[Object transformation records]
*** Begin section ***
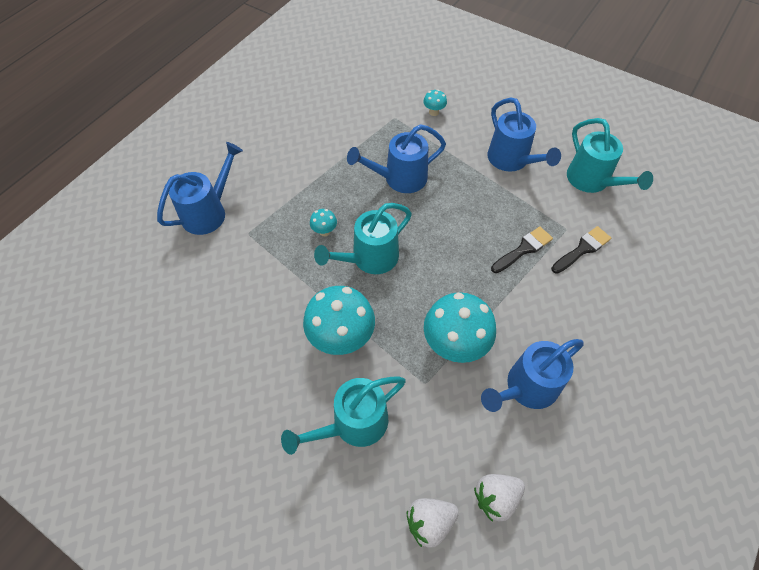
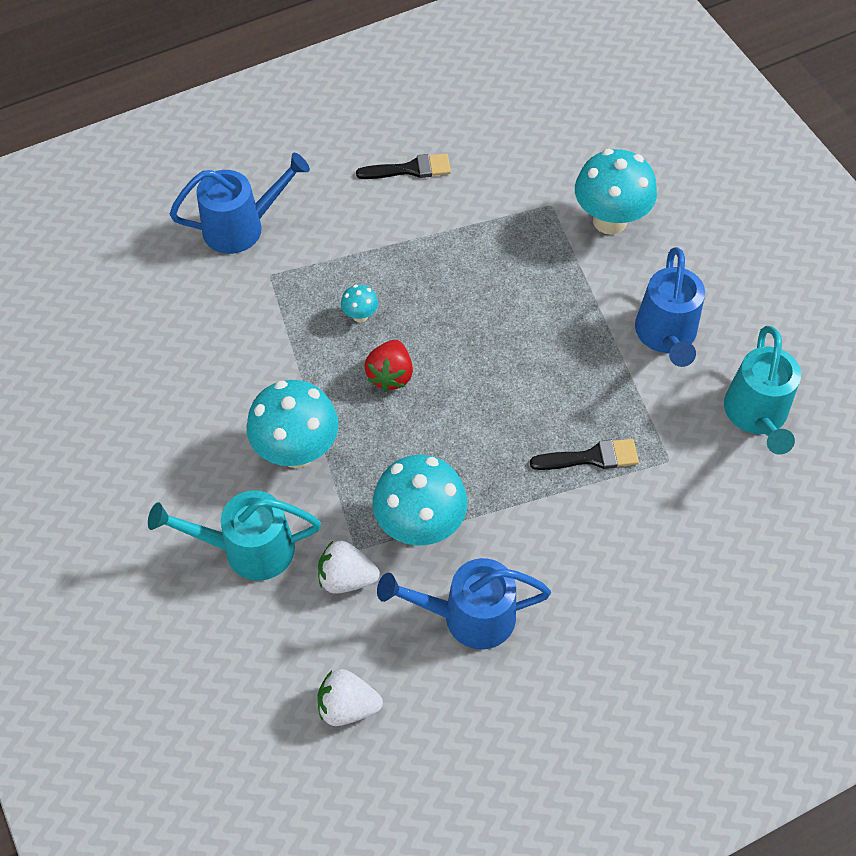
camera: 30 degrees right, 0 degrees up
(369, 259) = (390, 375): turquoise watering can -> red strawberry
(399, 179) = (498, 292): blue watering can -> none
(430, 522) = (261, 689): white strawberry -> white strawberry (346, 578)
(434, 112) = (609, 221): turquoise mushroom -> turquoise mushroom, size x2.25
(582, 249) = (669, 495): black brush -> black brush (410, 169)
*** End section ***
How to complete this task: Could every record be given again exactly, with its pictures left out?

Result of this task:
camera: 30 degrees right, 0 degrees up
(369, 259) = (390, 375): turquoise watering can -> red strawberry
(399, 179) = (498, 292): blue watering can -> none
(430, 522) = (261, 689): white strawberry -> white strawberry (346, 578)
(434, 112) = (609, 221): turquoise mushroom -> turquoise mushroom, size x2.25
(582, 249) = (669, 495): black brush -> black brush (410, 169)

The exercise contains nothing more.